WHAT YOU NEED TO DO: Among the lines below, some may hold the word "right"; state how many do, giving only the number.

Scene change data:
★ ★ ★ ★
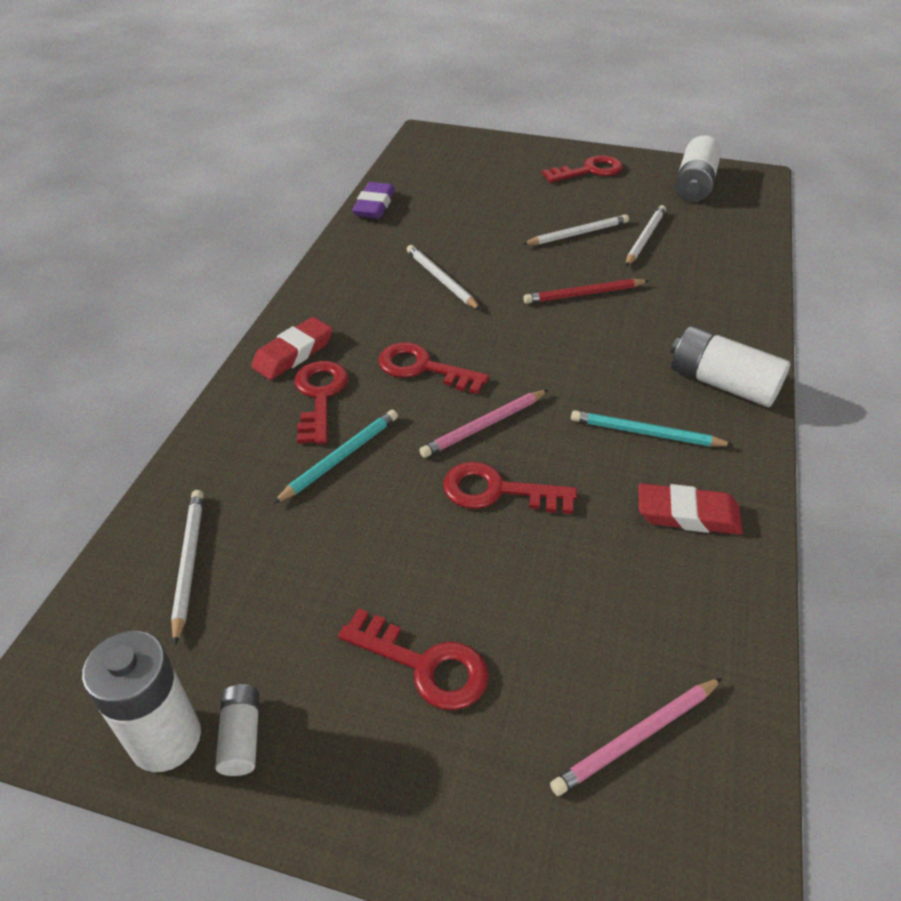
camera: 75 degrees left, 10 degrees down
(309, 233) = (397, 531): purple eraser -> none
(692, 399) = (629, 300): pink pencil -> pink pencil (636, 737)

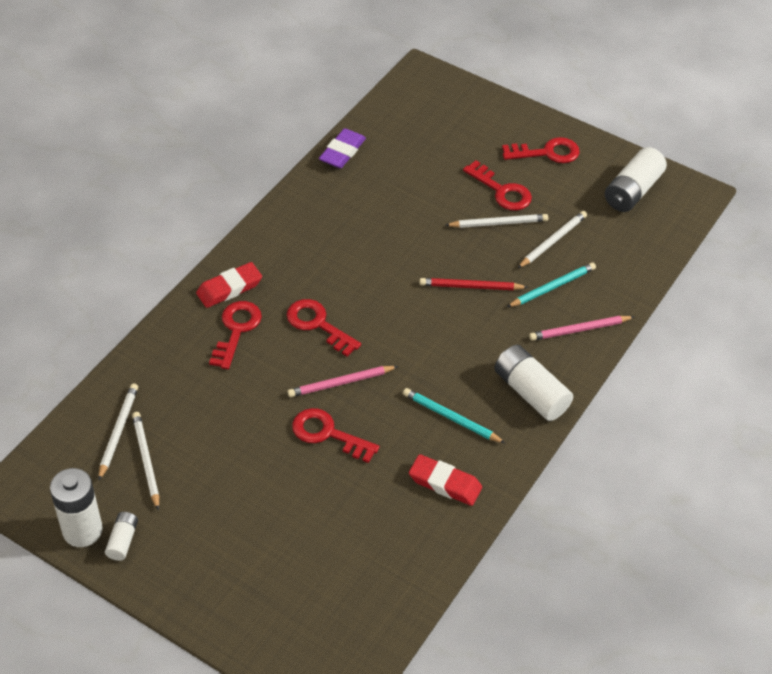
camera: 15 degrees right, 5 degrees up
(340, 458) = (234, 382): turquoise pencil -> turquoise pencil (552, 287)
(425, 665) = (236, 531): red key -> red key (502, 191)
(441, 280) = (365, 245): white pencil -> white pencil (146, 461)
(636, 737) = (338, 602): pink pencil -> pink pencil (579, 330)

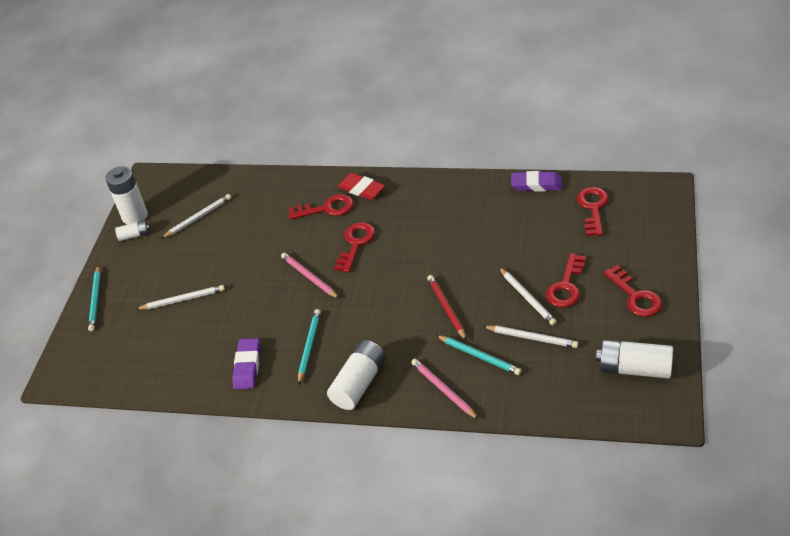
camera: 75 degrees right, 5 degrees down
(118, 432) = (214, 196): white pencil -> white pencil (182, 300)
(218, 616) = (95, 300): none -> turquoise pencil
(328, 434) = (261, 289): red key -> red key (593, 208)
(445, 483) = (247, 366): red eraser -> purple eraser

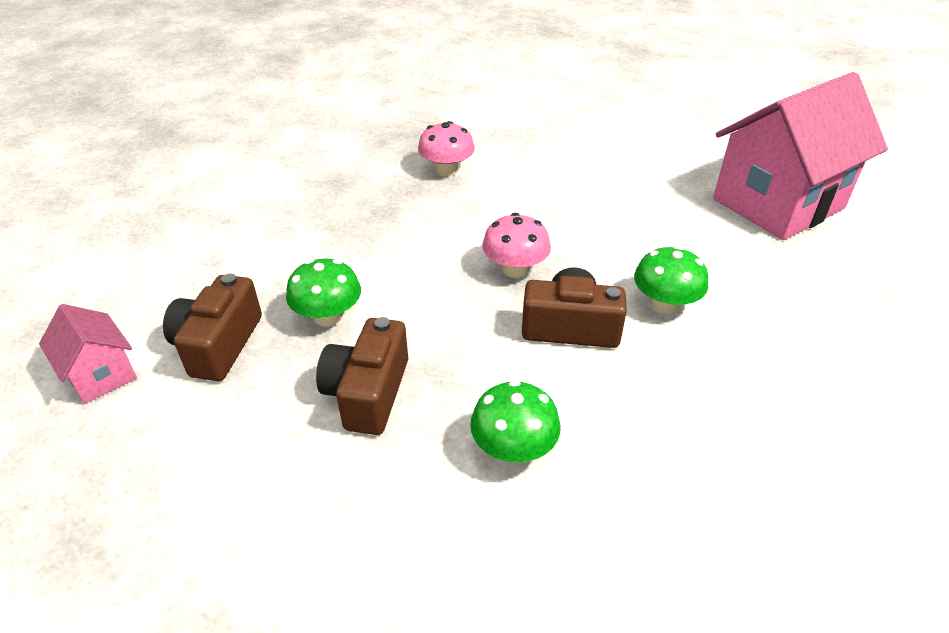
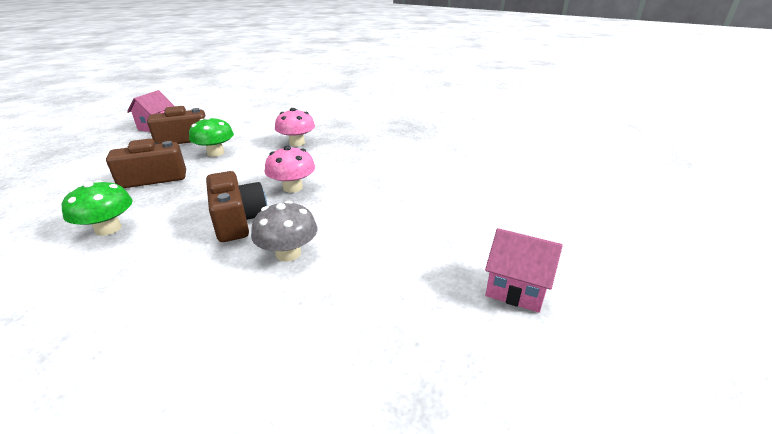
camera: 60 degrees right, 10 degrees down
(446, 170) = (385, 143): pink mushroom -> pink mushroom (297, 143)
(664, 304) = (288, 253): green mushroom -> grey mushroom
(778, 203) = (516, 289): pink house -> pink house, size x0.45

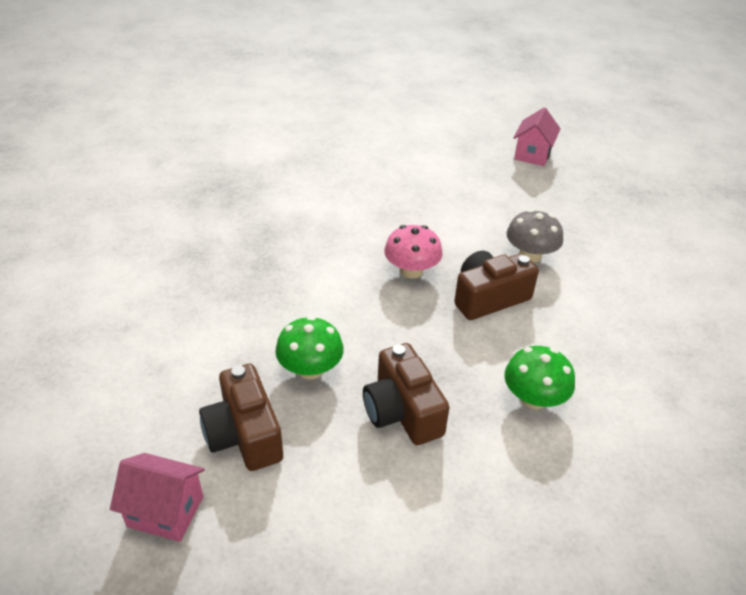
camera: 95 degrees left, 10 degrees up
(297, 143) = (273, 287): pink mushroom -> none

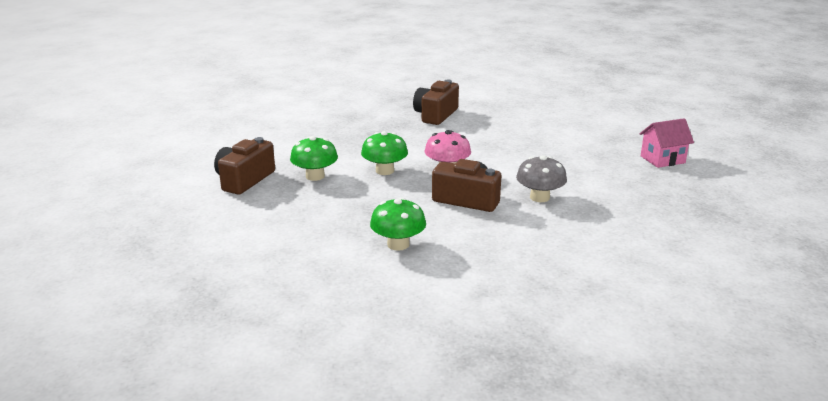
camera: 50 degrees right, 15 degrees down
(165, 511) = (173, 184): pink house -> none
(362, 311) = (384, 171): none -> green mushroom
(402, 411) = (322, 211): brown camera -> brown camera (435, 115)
★ ★ ★ ★
SOLUTION TO THE EXERCISE: 4